* EXERCISE INSTRUCTIONS *
Copy nothing from the entries below except the lines from the one containing "(pomarańczowy) [329 363]" through the one containing "to [288 368]", and copy those exactly.

[Spatial object tracking data]
__________
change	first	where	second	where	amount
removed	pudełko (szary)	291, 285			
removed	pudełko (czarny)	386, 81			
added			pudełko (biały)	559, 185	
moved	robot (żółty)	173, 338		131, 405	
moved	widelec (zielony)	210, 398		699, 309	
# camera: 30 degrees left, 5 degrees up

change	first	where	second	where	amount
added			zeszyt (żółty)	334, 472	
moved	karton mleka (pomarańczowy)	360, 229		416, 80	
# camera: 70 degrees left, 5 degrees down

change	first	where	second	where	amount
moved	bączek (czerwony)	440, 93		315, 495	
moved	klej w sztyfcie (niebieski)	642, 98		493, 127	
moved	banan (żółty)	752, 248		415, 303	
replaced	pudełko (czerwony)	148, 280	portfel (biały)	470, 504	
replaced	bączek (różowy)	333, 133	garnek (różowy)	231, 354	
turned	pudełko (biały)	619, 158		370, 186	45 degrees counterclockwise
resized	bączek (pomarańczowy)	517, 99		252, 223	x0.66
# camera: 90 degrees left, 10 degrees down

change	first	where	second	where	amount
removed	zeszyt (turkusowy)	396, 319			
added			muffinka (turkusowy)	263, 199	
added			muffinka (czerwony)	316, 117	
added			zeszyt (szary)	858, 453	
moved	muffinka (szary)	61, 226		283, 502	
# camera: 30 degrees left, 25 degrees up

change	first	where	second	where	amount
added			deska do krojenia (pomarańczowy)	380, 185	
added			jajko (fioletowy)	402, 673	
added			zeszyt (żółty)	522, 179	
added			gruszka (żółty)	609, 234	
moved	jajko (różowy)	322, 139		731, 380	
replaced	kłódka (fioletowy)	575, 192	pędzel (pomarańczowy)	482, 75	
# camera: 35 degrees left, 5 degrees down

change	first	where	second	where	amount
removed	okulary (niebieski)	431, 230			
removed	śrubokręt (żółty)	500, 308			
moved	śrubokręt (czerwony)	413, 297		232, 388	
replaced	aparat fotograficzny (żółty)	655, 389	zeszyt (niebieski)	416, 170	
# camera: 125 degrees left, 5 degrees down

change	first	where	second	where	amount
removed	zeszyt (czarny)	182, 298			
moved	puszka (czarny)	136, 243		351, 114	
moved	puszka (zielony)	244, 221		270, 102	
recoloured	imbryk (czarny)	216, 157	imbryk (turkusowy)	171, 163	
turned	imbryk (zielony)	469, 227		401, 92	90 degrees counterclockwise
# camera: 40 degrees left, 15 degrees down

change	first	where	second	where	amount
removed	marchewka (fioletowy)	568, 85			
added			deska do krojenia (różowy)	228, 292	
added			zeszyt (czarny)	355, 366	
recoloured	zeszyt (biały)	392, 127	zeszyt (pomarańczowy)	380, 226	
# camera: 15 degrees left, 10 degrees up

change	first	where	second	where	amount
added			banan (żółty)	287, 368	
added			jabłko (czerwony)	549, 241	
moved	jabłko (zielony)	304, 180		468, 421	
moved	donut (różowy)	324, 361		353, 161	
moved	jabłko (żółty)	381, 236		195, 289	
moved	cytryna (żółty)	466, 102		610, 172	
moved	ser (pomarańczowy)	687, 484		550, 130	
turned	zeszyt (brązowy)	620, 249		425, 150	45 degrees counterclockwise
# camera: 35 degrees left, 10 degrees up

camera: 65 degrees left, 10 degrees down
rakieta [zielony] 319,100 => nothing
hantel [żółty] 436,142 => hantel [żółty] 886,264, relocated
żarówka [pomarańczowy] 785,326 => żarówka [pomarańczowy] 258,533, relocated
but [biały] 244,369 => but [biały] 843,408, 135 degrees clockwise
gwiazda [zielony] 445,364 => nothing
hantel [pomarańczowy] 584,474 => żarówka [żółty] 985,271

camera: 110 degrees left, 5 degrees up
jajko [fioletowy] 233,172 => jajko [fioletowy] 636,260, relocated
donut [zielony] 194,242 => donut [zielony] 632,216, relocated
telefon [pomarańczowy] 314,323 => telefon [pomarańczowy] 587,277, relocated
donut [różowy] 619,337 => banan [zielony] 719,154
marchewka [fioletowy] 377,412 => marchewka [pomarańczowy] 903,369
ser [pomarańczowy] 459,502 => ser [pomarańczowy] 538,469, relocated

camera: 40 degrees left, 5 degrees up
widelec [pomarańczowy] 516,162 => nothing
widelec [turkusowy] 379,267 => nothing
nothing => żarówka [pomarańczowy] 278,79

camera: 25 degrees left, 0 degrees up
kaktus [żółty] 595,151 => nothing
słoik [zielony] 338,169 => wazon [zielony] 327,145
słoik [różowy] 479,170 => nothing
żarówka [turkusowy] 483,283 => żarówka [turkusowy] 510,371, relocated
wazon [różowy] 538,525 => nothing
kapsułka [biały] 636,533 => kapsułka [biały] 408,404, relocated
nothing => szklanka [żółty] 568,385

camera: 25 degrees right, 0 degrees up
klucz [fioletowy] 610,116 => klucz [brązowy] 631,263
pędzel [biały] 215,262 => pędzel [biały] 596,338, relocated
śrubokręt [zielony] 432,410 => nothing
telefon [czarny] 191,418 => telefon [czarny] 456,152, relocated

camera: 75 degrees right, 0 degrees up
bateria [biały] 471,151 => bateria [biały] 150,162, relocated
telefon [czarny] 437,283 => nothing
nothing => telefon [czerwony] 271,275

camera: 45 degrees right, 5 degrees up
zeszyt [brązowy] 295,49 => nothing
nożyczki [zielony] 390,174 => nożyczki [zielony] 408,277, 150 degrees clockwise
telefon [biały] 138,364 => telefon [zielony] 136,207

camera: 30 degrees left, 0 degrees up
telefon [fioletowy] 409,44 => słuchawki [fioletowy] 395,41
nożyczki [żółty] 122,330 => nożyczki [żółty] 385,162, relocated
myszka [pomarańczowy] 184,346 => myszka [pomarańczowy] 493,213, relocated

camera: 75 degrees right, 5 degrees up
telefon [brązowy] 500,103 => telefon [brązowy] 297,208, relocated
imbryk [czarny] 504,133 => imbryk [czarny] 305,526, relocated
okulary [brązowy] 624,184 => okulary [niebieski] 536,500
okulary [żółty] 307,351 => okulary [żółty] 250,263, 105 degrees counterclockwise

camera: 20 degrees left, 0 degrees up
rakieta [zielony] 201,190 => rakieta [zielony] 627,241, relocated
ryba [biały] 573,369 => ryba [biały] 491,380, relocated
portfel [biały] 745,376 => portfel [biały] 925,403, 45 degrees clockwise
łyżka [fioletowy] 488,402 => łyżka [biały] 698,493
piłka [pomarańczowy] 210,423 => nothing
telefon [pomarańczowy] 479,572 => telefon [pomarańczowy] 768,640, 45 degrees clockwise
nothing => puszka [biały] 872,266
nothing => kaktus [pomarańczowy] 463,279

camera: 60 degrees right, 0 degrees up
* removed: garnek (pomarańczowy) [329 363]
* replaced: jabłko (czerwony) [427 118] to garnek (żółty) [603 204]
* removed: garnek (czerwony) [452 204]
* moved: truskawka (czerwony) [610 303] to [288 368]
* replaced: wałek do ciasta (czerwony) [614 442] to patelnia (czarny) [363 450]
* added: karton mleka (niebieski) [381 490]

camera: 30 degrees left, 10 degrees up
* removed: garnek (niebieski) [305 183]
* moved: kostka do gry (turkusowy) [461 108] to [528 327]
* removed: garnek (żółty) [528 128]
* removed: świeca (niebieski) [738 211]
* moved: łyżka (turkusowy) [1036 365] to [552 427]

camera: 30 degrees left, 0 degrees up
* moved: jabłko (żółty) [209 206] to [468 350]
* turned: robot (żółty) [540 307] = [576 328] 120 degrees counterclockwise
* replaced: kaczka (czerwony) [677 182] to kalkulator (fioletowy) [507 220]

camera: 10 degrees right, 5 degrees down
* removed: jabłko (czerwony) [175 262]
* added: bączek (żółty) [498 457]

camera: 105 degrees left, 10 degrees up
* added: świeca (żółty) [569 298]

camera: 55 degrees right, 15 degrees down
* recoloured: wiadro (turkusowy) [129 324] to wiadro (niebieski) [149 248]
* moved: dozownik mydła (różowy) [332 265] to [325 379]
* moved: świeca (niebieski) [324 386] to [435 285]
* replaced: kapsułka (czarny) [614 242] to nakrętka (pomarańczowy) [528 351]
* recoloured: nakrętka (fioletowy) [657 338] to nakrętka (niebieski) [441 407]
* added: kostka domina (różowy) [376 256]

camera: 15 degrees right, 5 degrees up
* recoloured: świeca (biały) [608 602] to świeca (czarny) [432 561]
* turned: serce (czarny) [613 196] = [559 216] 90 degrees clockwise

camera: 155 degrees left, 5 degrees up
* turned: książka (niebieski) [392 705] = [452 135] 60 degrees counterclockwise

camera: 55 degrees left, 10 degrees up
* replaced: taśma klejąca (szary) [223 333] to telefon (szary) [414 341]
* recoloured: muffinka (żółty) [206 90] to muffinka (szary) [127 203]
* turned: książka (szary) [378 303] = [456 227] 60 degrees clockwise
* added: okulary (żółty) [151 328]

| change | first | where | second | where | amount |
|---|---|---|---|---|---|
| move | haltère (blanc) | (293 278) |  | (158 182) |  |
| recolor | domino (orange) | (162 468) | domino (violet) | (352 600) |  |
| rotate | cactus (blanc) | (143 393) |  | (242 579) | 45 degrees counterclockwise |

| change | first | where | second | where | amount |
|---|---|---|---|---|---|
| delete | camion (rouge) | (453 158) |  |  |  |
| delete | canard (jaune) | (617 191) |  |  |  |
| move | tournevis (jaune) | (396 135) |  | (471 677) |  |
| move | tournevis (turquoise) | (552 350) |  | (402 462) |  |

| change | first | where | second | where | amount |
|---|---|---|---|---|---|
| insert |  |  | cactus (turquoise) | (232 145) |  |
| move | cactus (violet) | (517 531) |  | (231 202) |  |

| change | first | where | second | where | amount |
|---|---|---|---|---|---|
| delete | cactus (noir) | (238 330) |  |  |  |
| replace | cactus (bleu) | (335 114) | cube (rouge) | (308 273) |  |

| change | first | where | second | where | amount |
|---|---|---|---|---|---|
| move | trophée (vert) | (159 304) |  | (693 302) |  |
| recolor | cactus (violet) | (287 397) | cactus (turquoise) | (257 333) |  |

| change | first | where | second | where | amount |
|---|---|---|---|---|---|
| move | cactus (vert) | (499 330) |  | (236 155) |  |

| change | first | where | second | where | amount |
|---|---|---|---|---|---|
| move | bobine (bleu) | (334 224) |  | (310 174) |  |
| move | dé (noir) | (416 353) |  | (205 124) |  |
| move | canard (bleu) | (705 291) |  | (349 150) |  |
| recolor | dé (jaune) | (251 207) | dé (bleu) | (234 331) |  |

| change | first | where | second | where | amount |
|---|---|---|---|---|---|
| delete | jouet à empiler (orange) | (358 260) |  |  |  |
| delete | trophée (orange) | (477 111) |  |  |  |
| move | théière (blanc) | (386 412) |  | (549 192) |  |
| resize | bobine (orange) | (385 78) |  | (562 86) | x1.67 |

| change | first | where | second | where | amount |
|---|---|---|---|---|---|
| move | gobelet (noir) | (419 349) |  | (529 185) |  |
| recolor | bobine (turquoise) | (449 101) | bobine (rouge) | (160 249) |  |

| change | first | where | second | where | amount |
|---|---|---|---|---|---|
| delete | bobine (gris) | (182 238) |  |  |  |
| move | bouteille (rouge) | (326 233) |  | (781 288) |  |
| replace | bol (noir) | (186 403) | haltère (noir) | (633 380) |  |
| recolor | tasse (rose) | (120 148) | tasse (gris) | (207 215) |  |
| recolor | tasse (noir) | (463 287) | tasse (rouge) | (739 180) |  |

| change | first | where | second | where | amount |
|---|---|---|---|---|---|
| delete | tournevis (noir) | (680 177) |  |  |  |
__________
* RESPONSE TO THIS EXERCISE *
* removed: garnek (pomarańczowy) [329 363]
* replaced: jabłko (czerwony) [427 118] to garnek (żółty) [603 204]
* removed: garnek (czerwony) [452 204]
* moved: truskawka (czerwony) [610 303] to [288 368]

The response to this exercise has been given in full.